Task statement: Without any pictures, the records below should be reproduced exactly.

Working data START

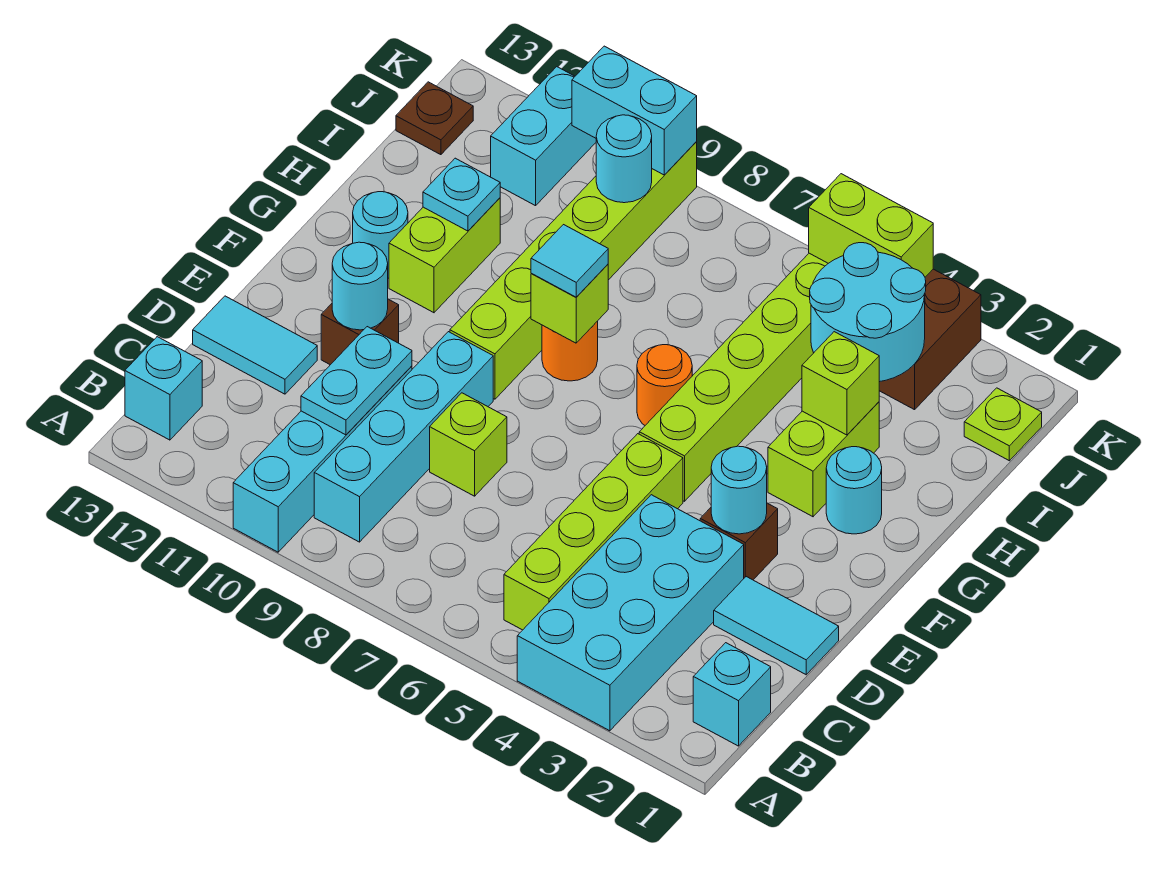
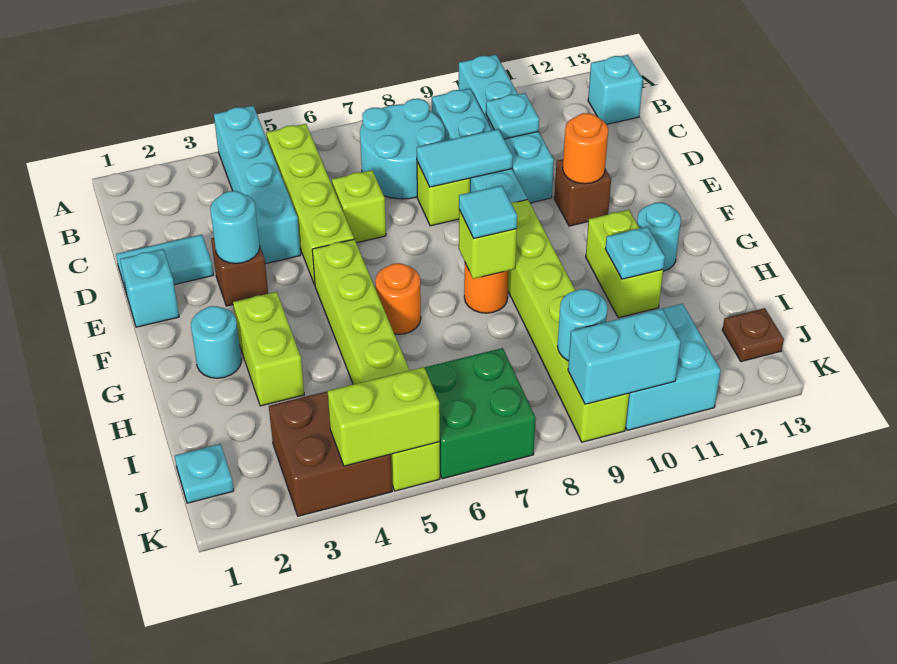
cyan brick A3:D4 level 1 -> cyan brick A4:D4 level 1
cyan brick B1 level 1 -> cyan brick E1 level 1
cyan plate C10:D10 level 2 -> cyan plate C10 level 2
cyan tile D12:D13 level 1 -> cyan tile D8:D9 level 2
cyan round brick E11 level 2 -> orange round brick E11 level 2
lime brick H3 level 2 -> lime brick D6 level 1
cyan round brick I3:J4 level 2 -> cyan round brick B7:C8 level 1
lime plate J1 level 1 -> cyan plate J1 level 1
none -> green brick J6:K7 level 1
cyan brick J11:K11 level 1 -> cyan brick J10:K11 level 1

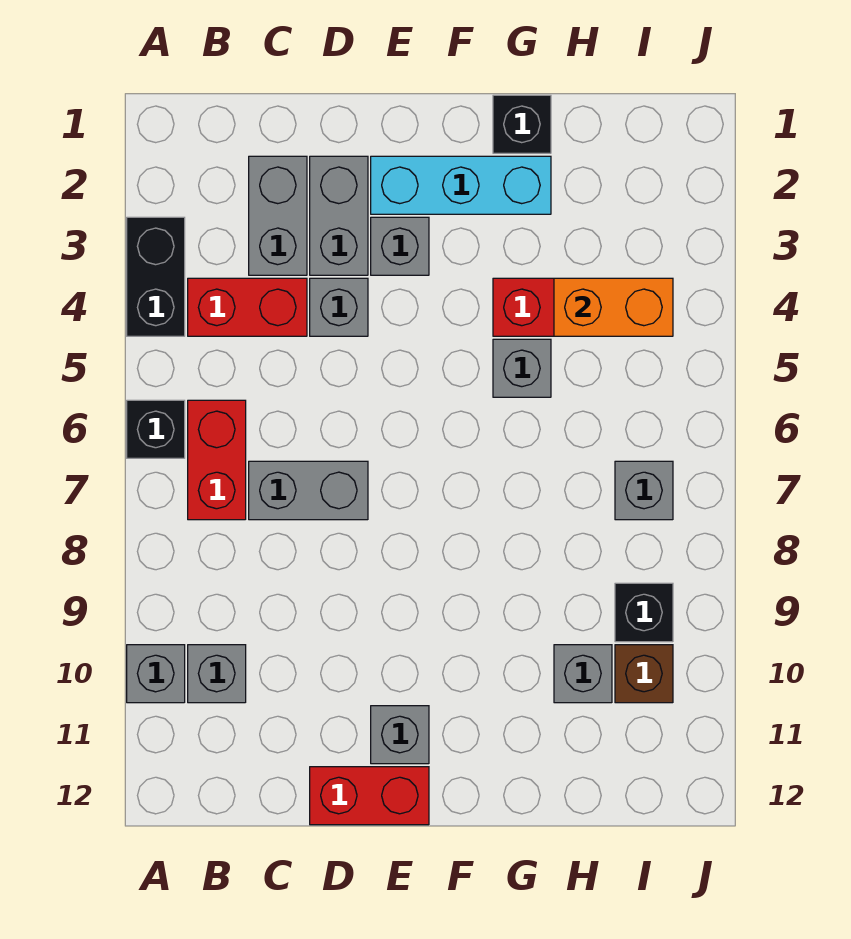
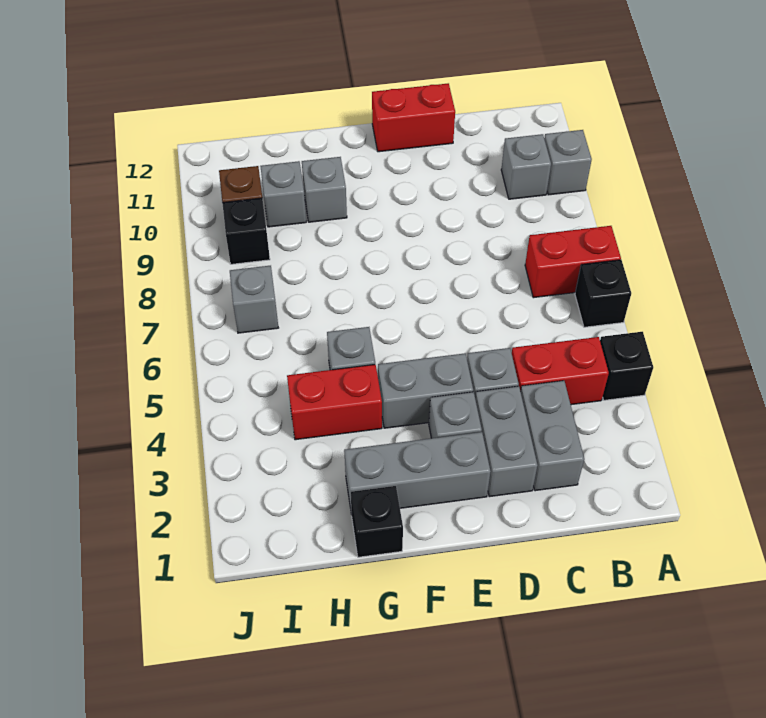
black brick A3:A4 level 1 -> black brick A4 level 1
red brick B6:B7 level 1 -> red brick A7:B7 level 1
grey brick C7:D7 level 1 -> grey brick E4:F4 level 1
cyan brick E2:G2 level 1 -> grey brick E2:G2 level 1
grey brick E11 level 1 -> grey brick G10 level 1
orange brick H4:I4 level 2 -> none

Working data END

The answer:
cyan brick A3:D4 level 1 -> cyan brick A4:D4 level 1
cyan brick B1 level 1 -> cyan brick E1 level 1
cyan plate C10:D10 level 2 -> cyan plate C10 level 2
cyan tile D12:D13 level 1 -> cyan tile D8:D9 level 2
cyan round brick E11 level 2 -> orange round brick E11 level 2
lime brick H3 level 2 -> lime brick D6 level 1
cyan round brick I3:J4 level 2 -> cyan round brick B7:C8 level 1
lime plate J1 level 1 -> cyan plate J1 level 1
none -> green brick J6:K7 level 1
cyan brick J11:K11 level 1 -> cyan brick J10:K11 level 1

black brick A3:A4 level 1 -> black brick A4 level 1
red brick B6:B7 level 1 -> red brick A7:B7 level 1
grey brick C7:D7 level 1 -> grey brick E4:F4 level 1
cyan brick E2:G2 level 1 -> grey brick E2:G2 level 1
grey brick E11 level 1 -> grey brick G10 level 1
orange brick H4:I4 level 2 -> none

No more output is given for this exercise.